*Task requirements*: Look through the material beneath and copy each line with the word "from".

*Provided information*:
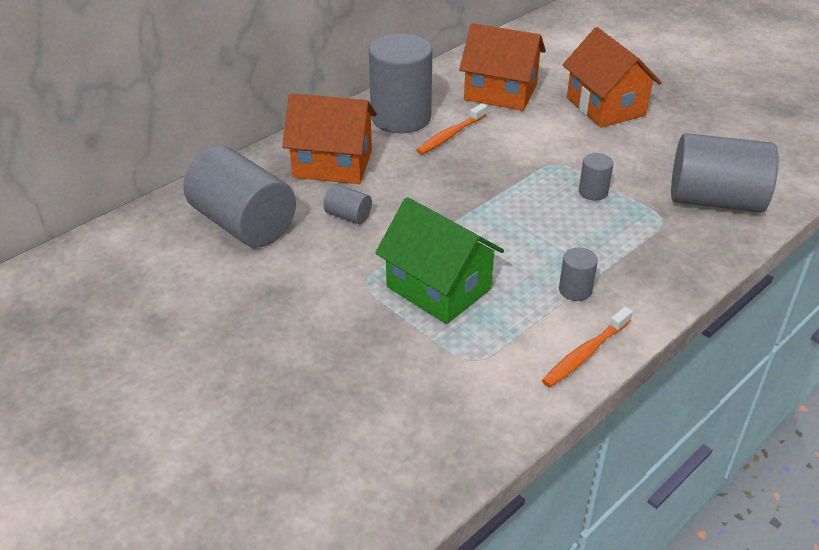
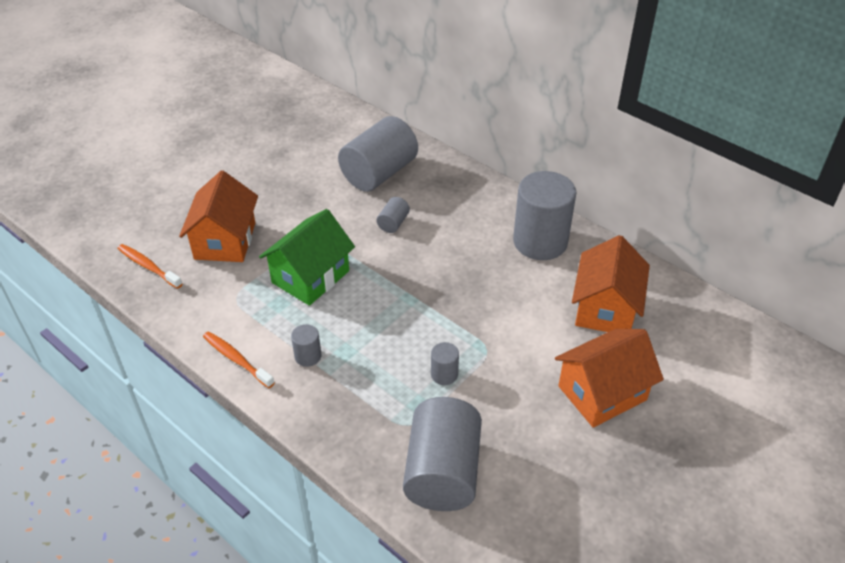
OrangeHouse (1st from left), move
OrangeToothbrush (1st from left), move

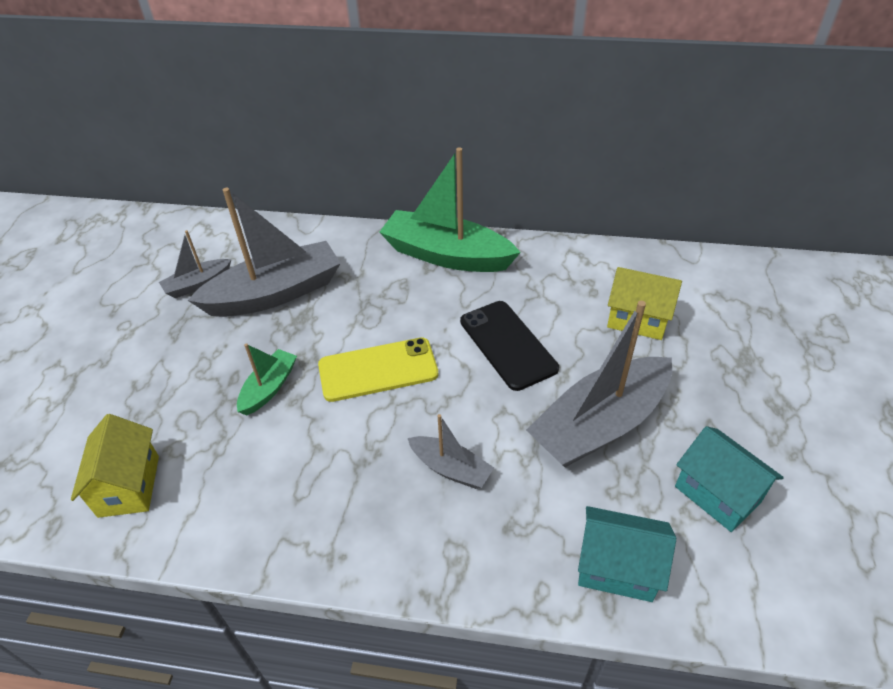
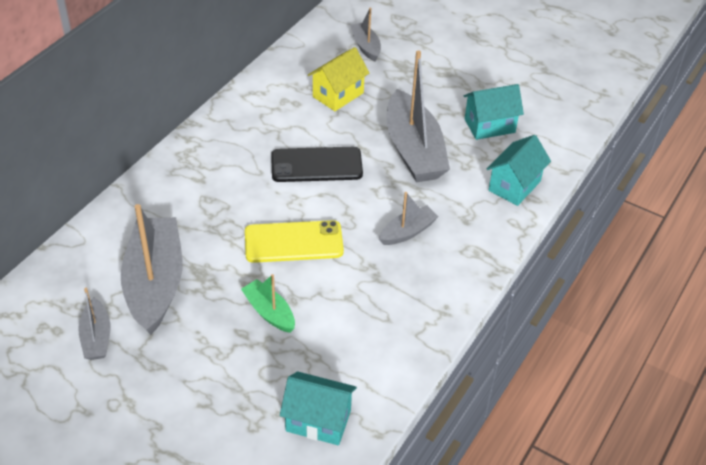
GreenBoat (2nd from left) -> none
none -> GreyBoat (3rd from left)
YellowHouse (1st from left) -> TurquoiseHouse (1st from left)
YellowPhone, 75 degrees clockwise

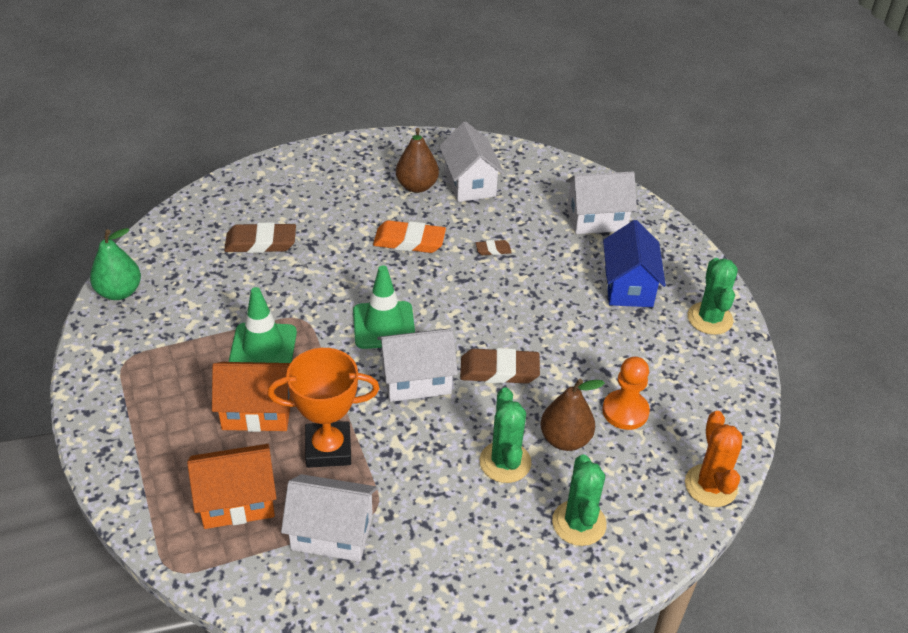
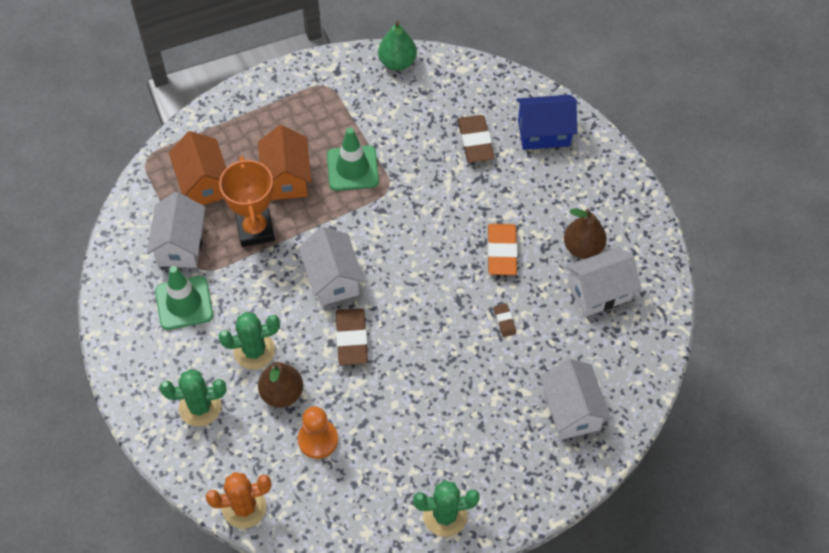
GreenTrafficCone (2nd from left in the first image) -> GreenTrafficCone (1st from left), move
BlueHouse, move

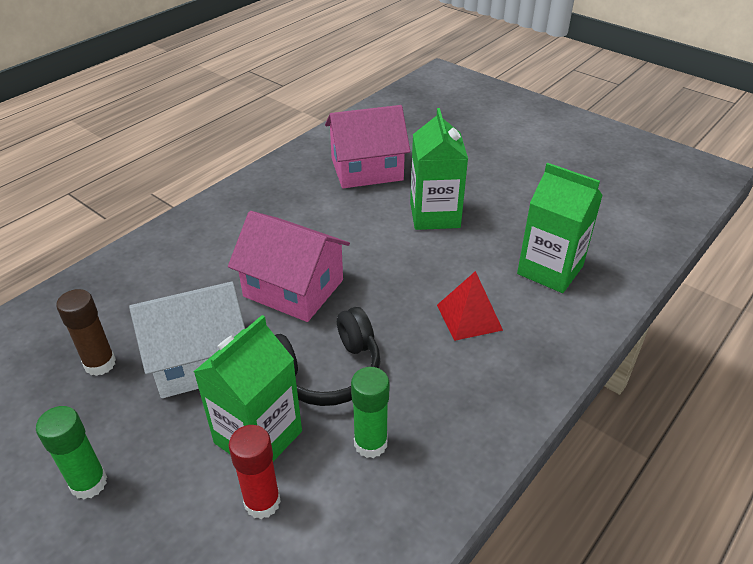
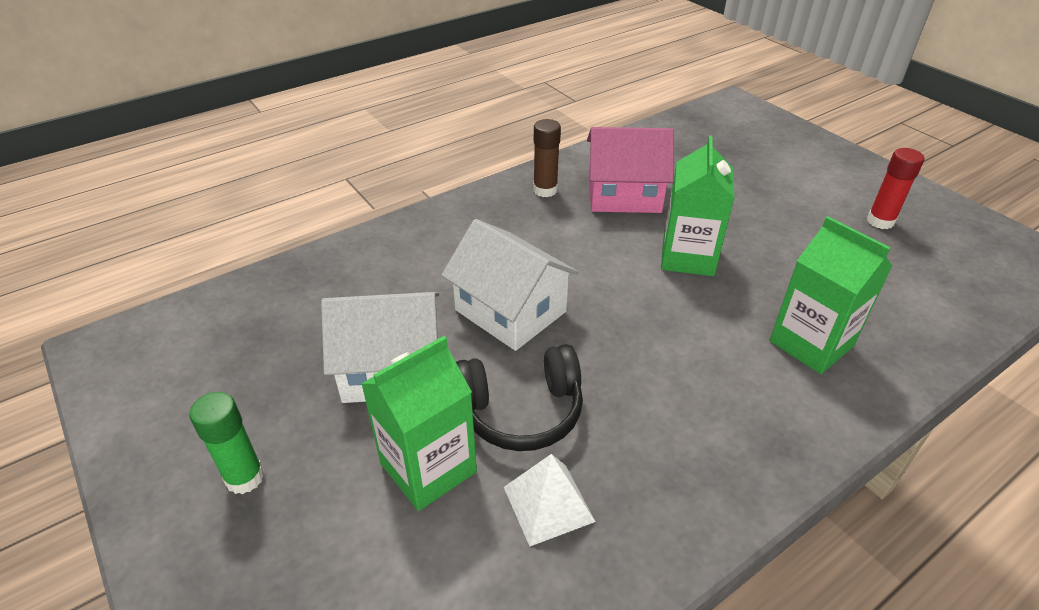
RedPyramid -> none
BrownGlueStick, move
RedGlueStick, move
GreenGlueStick (2nd from left) -> WhitePyramid
PinkHouse (1st from left) -> WhiteHouse (2nd from left)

*The completed task*:
OrangeHouse (1st from left), move
OrangeToothbrush (1st from left), move
GreenBoat (2nd from left) -> none
none -> GreyBoat (3rd from left)
YellowHouse (1st from left) -> TurquoiseHouse (1st from left)
GreenTrafficCone (2nd from left in the first image) -> GreenTrafficCone (1st from left), move
GreenGlueStick (2nd from left) -> WhitePyramid
PinkHouse (1st from left) -> WhiteHouse (2nd from left)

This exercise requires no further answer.